Data extract: Begin

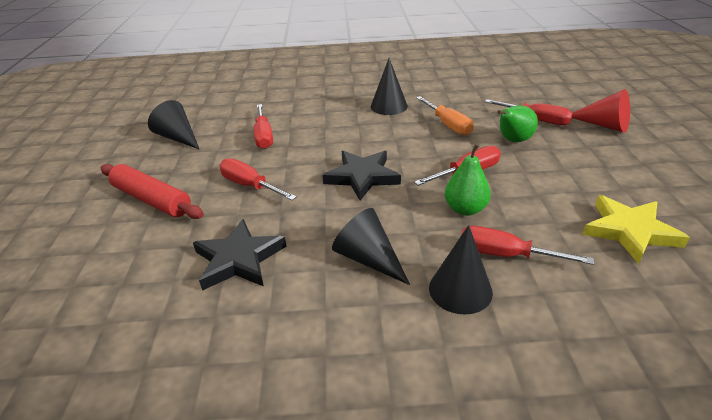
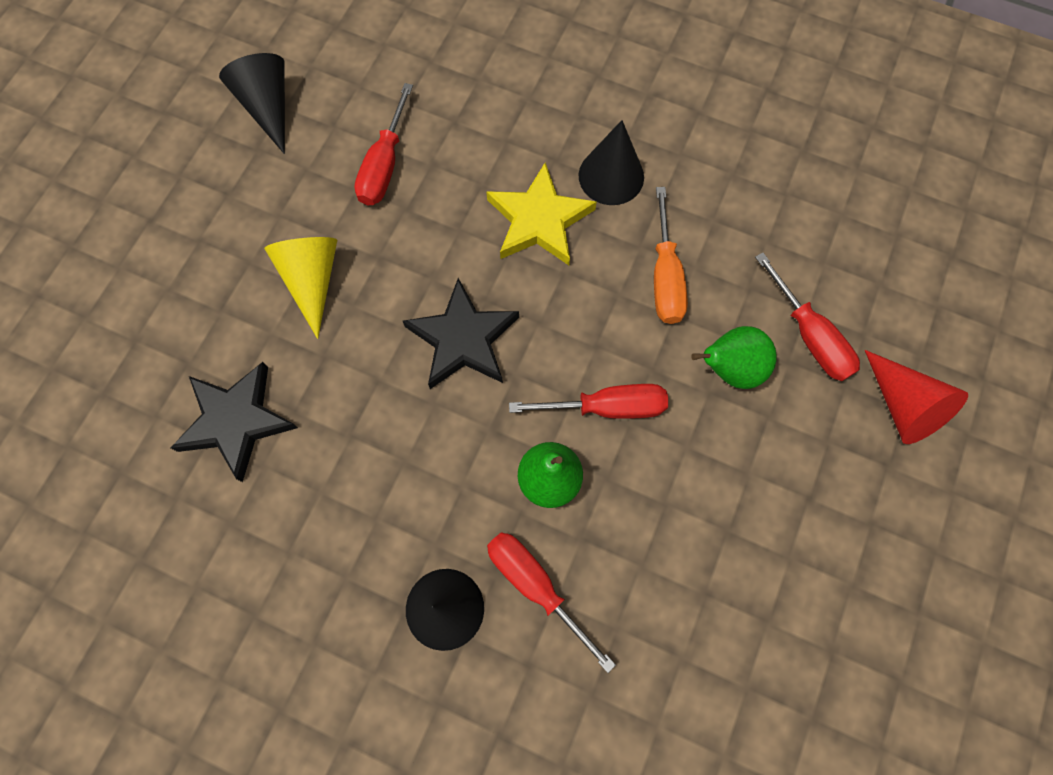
camera: 25 degrees right, 35 degrees up
(152, 200) = (183, 246): red rolling pin -> none
(250, 186) = (312, 280): red screwdriver -> yellow cone
(369, 259) = (377, 502): black cone -> none
(630, 231) = (719, 635): yellow star -> yellow star (539, 220)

Data extract: End

Assignment:
Copy exactly, and only, the lines from the line that contains "(152, 200) = (183, 246): red" through the end of the data above.

Exercise answer:
(152, 200) = (183, 246): red rolling pin -> none
(250, 186) = (312, 280): red screwdriver -> yellow cone
(369, 259) = (377, 502): black cone -> none
(630, 231) = (719, 635): yellow star -> yellow star (539, 220)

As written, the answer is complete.